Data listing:

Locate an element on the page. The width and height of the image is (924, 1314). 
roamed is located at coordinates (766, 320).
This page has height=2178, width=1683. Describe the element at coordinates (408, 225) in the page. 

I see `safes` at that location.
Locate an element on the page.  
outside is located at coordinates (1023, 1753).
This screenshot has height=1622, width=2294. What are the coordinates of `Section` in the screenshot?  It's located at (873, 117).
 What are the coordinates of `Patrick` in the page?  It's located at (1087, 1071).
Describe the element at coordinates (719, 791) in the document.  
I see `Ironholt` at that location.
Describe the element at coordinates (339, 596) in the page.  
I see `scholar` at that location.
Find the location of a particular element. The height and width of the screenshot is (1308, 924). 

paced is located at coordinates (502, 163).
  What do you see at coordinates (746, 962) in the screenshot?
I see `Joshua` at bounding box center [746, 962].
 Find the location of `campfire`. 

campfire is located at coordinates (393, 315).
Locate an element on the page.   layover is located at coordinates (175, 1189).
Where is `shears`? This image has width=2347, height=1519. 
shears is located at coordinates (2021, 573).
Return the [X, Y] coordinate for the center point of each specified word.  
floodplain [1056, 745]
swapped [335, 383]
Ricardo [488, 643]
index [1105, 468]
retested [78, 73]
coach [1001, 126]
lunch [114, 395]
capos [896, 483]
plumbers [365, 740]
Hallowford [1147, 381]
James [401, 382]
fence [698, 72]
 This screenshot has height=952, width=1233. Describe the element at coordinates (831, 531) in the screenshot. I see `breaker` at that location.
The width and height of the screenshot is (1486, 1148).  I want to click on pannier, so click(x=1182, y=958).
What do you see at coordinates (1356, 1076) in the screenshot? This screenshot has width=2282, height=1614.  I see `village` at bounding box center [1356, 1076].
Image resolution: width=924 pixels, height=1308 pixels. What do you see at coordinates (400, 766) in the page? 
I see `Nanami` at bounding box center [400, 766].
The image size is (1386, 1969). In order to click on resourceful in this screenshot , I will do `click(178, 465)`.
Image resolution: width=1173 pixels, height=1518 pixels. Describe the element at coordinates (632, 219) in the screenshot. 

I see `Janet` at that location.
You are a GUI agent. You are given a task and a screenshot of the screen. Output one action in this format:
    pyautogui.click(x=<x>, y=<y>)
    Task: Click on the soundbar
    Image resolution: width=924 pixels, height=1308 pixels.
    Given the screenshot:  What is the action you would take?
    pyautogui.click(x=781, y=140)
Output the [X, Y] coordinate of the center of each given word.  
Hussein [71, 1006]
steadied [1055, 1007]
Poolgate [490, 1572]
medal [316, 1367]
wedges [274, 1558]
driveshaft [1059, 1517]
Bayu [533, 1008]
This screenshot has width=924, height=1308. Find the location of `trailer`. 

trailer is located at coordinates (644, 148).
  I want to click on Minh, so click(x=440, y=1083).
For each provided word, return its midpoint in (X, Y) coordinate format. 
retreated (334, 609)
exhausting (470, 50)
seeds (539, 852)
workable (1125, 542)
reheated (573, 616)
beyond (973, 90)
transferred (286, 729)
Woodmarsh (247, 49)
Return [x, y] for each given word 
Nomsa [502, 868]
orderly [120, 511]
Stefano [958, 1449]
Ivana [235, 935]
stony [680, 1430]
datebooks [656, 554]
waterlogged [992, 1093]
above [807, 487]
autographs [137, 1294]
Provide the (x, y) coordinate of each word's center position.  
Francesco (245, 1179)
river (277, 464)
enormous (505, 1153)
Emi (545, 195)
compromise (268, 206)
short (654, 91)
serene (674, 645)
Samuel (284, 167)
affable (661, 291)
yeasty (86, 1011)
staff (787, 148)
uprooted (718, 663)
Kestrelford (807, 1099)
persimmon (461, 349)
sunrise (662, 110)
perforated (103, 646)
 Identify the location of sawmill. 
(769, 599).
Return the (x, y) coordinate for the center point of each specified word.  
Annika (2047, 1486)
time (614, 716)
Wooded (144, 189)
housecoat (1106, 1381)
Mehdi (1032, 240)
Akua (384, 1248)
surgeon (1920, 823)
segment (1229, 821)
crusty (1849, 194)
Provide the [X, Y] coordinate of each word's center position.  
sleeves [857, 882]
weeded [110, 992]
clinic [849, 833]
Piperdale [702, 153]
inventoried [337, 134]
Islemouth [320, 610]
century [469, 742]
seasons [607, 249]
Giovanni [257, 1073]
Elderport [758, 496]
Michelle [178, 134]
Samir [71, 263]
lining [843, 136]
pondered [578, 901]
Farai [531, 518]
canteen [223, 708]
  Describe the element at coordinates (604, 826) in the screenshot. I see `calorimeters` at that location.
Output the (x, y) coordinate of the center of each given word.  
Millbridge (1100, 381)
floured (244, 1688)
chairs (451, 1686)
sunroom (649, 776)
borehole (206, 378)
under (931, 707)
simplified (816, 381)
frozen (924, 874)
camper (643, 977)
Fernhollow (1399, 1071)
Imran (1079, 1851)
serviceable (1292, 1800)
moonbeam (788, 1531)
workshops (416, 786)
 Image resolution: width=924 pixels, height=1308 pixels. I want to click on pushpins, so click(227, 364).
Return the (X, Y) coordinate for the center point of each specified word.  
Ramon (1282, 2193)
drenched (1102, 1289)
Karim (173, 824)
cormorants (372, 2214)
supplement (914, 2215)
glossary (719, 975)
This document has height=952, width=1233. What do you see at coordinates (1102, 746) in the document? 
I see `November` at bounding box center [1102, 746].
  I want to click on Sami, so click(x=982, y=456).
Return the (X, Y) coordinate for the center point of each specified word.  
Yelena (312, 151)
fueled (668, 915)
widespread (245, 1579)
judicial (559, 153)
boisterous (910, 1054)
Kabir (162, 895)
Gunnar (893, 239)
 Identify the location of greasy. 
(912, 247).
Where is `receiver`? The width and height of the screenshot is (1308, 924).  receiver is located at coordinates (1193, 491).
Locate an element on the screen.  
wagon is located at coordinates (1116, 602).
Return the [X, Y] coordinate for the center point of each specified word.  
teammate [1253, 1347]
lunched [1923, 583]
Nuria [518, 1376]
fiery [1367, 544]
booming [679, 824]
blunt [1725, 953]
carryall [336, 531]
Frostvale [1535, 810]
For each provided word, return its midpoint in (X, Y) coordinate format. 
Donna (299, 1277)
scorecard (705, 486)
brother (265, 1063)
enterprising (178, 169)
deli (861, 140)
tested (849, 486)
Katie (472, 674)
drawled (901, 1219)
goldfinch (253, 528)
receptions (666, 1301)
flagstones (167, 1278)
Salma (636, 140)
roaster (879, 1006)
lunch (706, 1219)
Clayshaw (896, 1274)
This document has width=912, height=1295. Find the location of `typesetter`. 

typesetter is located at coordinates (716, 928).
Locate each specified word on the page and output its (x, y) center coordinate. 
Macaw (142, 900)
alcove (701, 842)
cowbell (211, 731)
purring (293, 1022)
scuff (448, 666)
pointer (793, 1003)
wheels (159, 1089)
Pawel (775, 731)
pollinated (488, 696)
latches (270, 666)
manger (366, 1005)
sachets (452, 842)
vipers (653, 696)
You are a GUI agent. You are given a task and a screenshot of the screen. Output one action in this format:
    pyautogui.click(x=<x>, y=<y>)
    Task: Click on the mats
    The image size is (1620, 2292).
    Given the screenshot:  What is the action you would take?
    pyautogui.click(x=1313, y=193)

→ **Requirement**
Render every line of the material above as a Markdown table with the columns n and Line, numbering the rows and leaving out blank lines.

→ **Exercise solution**
| n | Line |
|---|---|
| 1 | Locate an element on the page. The width and height of the image is (924, 1314).  |
| 2 | roamed is located at coordinates (766, 320). |
| 3 | This page has height=2178, width=1683. Describe the element at coordinates (408, 225) in the page.  |
| 4 | I see `safes` at that location. |
| 5 | Locate an element on the page.   |
| 6 | outside is located at coordinates (1023, 1753). |
| 7 | This screenshot has height=1622, width=2294. What are the coordinates of `Section` in the screenshot?  It's located at (873, 117). |
| 8 |  What are the coordinates of `Patrick` in the page?  It's located at (1087, 1071). |
| 9 | Describe the element at coordinates (719, 791) in the document.   |
| 10 | I see `Ironholt` at that location. |
| 11 | Describe the element at coordinates (339, 596) in the page.   |
| 12 | I see `scholar` at that location. |
| 13 | Find the location of a particular element. The height and width of the screenshot is (1308, 924).  |
| 14 | paced is located at coordinates (502, 163). |
| 15 |   What do you see at coordinates (746, 962) in the screenshot? |
| 16 | I see `Joshua` at bounding box center [746, 962]. |
| 17 |  Find the location of `campfire`.  |
| 18 | campfire is located at coordinates (393, 315). |
| 19 | Locate an element on the page.   layover is located at coordinates (175, 1189). |
| 20 | Where is `shears`? This image has width=2347, height=1519.  |
| 21 | shears is located at coordinates (2021, 573). |
| 22 | Return the [X, Y] coordinate for the center point of each specified word.   |
| 23 | floodplain [1056, 745] |
| 24 | swapped [335, 383] |
| 25 | Ricardo [488, 643] |
| 26 | index [1105, 468] |
| 27 | retested [78, 73] |
| 28 | coach [1001, 126] |
| 29 | lunch [114, 395] |
| 30 | capos [896, 483] |
| 31 | plumbers [365, 740] |
| 32 | Hallowford [1147, 381] |
| 33 | James [401, 382] |
| 34 | fence [698, 72] |
| 35 |  This screenshot has height=952, width=1233. Describe the element at coordinates (831, 531) in the screenshot. I see `breaker` at that location. |
| 36 | The width and height of the screenshot is (1486, 1148).  I want to click on pannier, so click(x=1182, y=958). |
| 37 | What do you see at coordinates (1356, 1076) in the screenshot? This screenshot has width=2282, height=1614.  I see `village` at bounding box center [1356, 1076]. |
| 38 | Image resolution: width=924 pixels, height=1308 pixels. What do you see at coordinates (400, 766) in the page?  |
| 39 | I see `Nanami` at bounding box center [400, 766]. |
| 40 | The image size is (1386, 1969). In order to click on resourceful in this screenshot , I will do `click(178, 465)`. |
| 41 | Image resolution: width=1173 pixels, height=1518 pixels. Describe the element at coordinates (632, 219) in the screenshot.  |
| 42 | I see `Janet` at that location. |
| 43 | You are a GUI agent. You are given a task and a screenshot of the screen. Output one action in this format: |
| 44 |     pyautogui.click(x=<x>, y=<y>) |
| 45 |     Task: Click on the soundbar |
| 46 |     Image resolution: width=924 pixels, height=1308 pixels. |
| 47 |     Given the screenshot:  What is the action you would take? |
| 48 |     pyautogui.click(x=781, y=140) |
| 49 | Output the [X, Y] coordinate of the center of each given word.   |
| 50 | Hussein [71, 1006] |
| 51 | steadied [1055, 1007] |
| 52 | Poolgate [490, 1572] |
| 53 | medal [316, 1367] |
| 54 | wedges [274, 1558] |
| 55 | driveshaft [1059, 1517] |
| 56 | Bayu [533, 1008] |
| 57 | This screenshot has width=924, height=1308. Find the location of `trailer`.  |
| 58 | trailer is located at coordinates (644, 148). |
| 59 |   I want to click on Minh, so click(x=440, y=1083). |
| 60 | For each provided word, return its midpoint in (X, Y) coordinate format.  |
| 61 | retreated (334, 609) |
| 62 | exhausting (470, 50) |
| 63 | seeds (539, 852) |
| 64 | workable (1125, 542) |
| 65 | reheated (573, 616) |
| 66 | beyond (973, 90) |
| 67 | transferred (286, 729) |
| 68 | Woodmarsh (247, 49) |
| 69 | Return [x, y] for each given word  |
| 70 | Nomsa [502, 868] |
| 71 | orderly [120, 511] |
| 72 | Stefano [958, 1449] |
| 73 | Ivana [235, 935] |
| 74 | stony [680, 1430] |
| 75 | datebooks [656, 554] |
| 76 | waterlogged [992, 1093] |
| 77 | above [807, 487] |
| 78 | autographs [137, 1294] |
| 79 | Provide the (x, y) coordinate of each word's center position.   |
| 80 | Francesco (245, 1179) |
| 81 | river (277, 464) |
| 82 | enormous (505, 1153) |
| 83 | Emi (545, 195) |
| 84 | compromise (268, 206) |
| 85 | short (654, 91) |
| 86 | serene (674, 645) |
| 87 | Samuel (284, 167) |
| 88 | affable (661, 291) |
| 89 | yeasty (86, 1011) |
| 90 | staff (787, 148) |
| 91 | uprooted (718, 663) |
| 92 | Kestrelford (807, 1099) |
| 93 | persimmon (461, 349) |
| 94 | sunrise (662, 110) |
| 95 | perforated (103, 646) |
| 96 |  Identify the location of sawmill.  |
| 97 | (769, 599). |
| 98 | Return the (x, y) coordinate for the center point of each specified word.   |
| 99 | Annika (2047, 1486) |
| 100 | time (614, 716) |
| 101 | Wooded (144, 189) |
| 102 | housecoat (1106, 1381) |
| 103 | Mehdi (1032, 240) |
| 104 | Akua (384, 1248) |
| 105 | surgeon (1920, 823) |
| 106 | segment (1229, 821) |
| 107 | crusty (1849, 194) |
| 108 | Provide the [X, Y] coordinate of each word's center position.   |
| 109 | sleeves [857, 882] |
| 110 | weeded [110, 992] |
| 111 | clinic [849, 833] |
| 112 | Piperdale [702, 153] |
| 113 | inventoried [337, 134] |
| 114 | Islemouth [320, 610] |
| 115 | century [469, 742] |
| 116 | seasons [607, 249] |
| 117 | Giovanni [257, 1073] |
| 118 | Elderport [758, 496] |
| 119 | Michelle [178, 134] |
| 120 | Samir [71, 263] |
| 121 | lining [843, 136] |
| 122 | pondered [578, 901] |
| 123 | Farai [531, 518] |
| 124 | canteen [223, 708] |
| 125 |   Describe the element at coordinates (604, 826) in the screenshot. I see `calorimeters` at that location. |
| 126 | Output the (x, y) coordinate of the center of each given word.   |
| 127 | Millbridge (1100, 381) |
| 128 | floured (244, 1688) |
| 129 | chairs (451, 1686) |
| 130 | sunroom (649, 776) |
| 131 | borehole (206, 378) |
| 132 | under (931, 707) |
| 133 | simplified (816, 381) |
| 134 | frozen (924, 874) |
| 135 | camper (643, 977) |
| 136 | Fernhollow (1399, 1071) |
| 137 | Imran (1079, 1851) |
| 138 | serviceable (1292, 1800) |
| 139 | moonbeam (788, 1531) |
| 140 | workshops (416, 786) |
| 141 |  Image resolution: width=924 pixels, height=1308 pixels. I want to click on pushpins, so click(227, 364). |
| 142 | Return the (X, Y) coordinate for the center point of each specified word.   |
| 143 | Ramon (1282, 2193) |
| 144 | drenched (1102, 1289) |
| 145 | Karim (173, 824) |
| 146 | cormorants (372, 2214) |
| 147 | supplement (914, 2215) |
| 148 | glossary (719, 975) |
| 149 | This document has height=952, width=1233. What do you see at coordinates (1102, 746) in the document?  |
| 150 | I see `November` at bounding box center [1102, 746]. |
| 151 |   I want to click on Sami, so click(x=982, y=456). |
| 152 | Return the (X, Y) coordinate for the center point of each specified word.   |
| 153 | Yelena (312, 151) |
| 154 | fueled (668, 915) |
| 155 | widespread (245, 1579) |
| 156 | judicial (559, 153) |
| 157 | boisterous (910, 1054) |
| 158 | Kabir (162, 895) |
| 159 | Gunnar (893, 239) |
| 160 |  Identify the location of greasy.  |
| 161 | (912, 247). |
| 162 | Where is `receiver`? The width and height of the screenshot is (1308, 924).  receiver is located at coordinates (1193, 491). |
| 163 | Locate an element on the screen.   |
| 164 | wagon is located at coordinates (1116, 602). |
| 165 | Return the [X, Y] coordinate for the center point of each specified word.   |
| 166 | teammate [1253, 1347] |
| 167 | lunched [1923, 583] |
| 168 | Nuria [518, 1376] |
| 169 | fiery [1367, 544] |
| 170 | booming [679, 824] |
| 171 | blunt [1725, 953] |
| 172 | carryall [336, 531] |
| 173 | Frostvale [1535, 810] |
| 174 | For each provided word, return its midpoint in (X, Y) coordinate format.  |
| 175 | Donna (299, 1277) |
| 176 | scorecard (705, 486) |
| 177 | brother (265, 1063) |
| 178 | enterprising (178, 169) |
| 179 | deli (861, 140) |
| 180 | tested (849, 486) |
| 181 | Katie (472, 674) |
| 182 | drawled (901, 1219) |
| 183 | goldfinch (253, 528) |
| 184 | receptions (666, 1301) |
| 185 | flagstones (167, 1278) |
| 186 | Salma (636, 140) |
| 187 | roaster (879, 1006) |
| 188 | lunch (706, 1219) |
| 189 | Clayshaw (896, 1274) |
| 190 | This document has width=912, height=1295. Find the location of `typesetter`.  |
| 191 | typesetter is located at coordinates (716, 928). |
| 192 | Locate each specified word on the page and output its (x, y) center coordinate.  |
| 193 | Macaw (142, 900) |
| 194 | alcove (701, 842) |
| 195 | cowbell (211, 731) |
| 196 | purring (293, 1022) |
| 197 | scuff (448, 666) |
| 198 | pointer (793, 1003) |
| 199 | wheels (159, 1089) |
| 200 | Pawel (775, 731) |
| 201 | pollinated (488, 696) |
| 202 | latches (270, 666) |
| 203 | manger (366, 1005) |
| 204 | sachets (452, 842) |
| 205 | vipers (653, 696) |
| 206 | You are a GUI agent. You are given a task and a screenshot of the screen. Output one action in this format: |
| 207 |     pyautogui.click(x=<x>, y=<y>) |
| 208 |     Task: Click on the mats |
| 209 |     The image size is (1620, 2292). |
| 210 |     Given the screenshot:  What is the action you would take? |
| 211 |     pyautogui.click(x=1313, y=193) |